[Instruction]:
From the entries below, copy out every line with "arrow" in it.

Items from a dataset
● ● ● ● ●
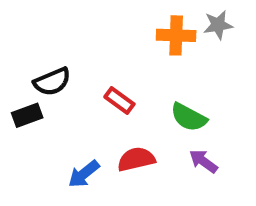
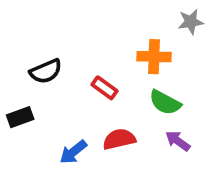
orange cross: (176, 35) -> (154, 57), moved
black rectangle: (27, 115) -> (20, 117), moved

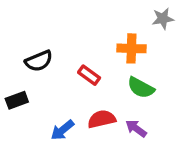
purple arrow: (178, 141) -> (136, 128), moved

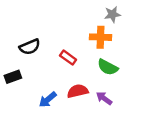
gray star: (163, 19) -> (112, 14), moved

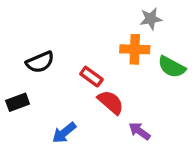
green semicircle: (108, 67) -> (172, 67), moved
red semicircle: (78, 91) -> (111, 102), moved, turned 54

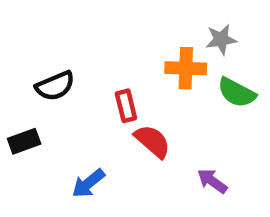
gray star: (151, 19) -> (221, 39), moved
red rectangle: (91, 77) -> (126, 106), turned 40
purple arrow: (140, 131) -> (212, 181), moved

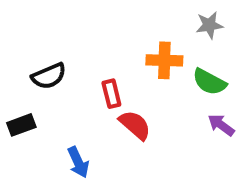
gray star: (221, 39) -> (209, 25), moved
purple arrow: (212, 181) -> (221, 125), moved
blue arrow: (88, 183) -> (78, 162), turned -76

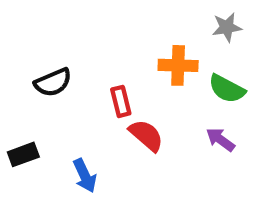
black rectangle: (21, 125) -> (23, 154), moved
purple arrow: (221, 125) -> (220, 140), moved

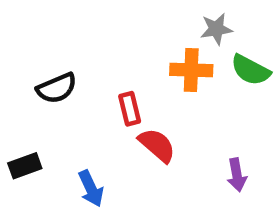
gray star: (227, 27) -> (216, 29), moved
green semicircle: (227, 89) -> (250, 70), moved
purple arrow: (220, 140) -> (237, 175), moved, turned -136

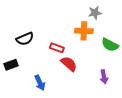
green semicircle: (250, 70) -> (110, 45), moved
red rectangle: (130, 109) -> (57, 48), turned -56
black rectangle: (25, 166) -> (11, 65), moved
● ● ● ● ●
[Answer]:
purple arrow: (178, 141) -> (136, 128), moved
purple arrow: (140, 131) -> (212, 181), moved
purple arrow: (212, 181) -> (221, 125), moved
blue arrow: (88, 183) -> (78, 162), turned -76
purple arrow: (221, 125) -> (220, 140), moved
purple arrow: (220, 140) -> (237, 175), moved, turned -136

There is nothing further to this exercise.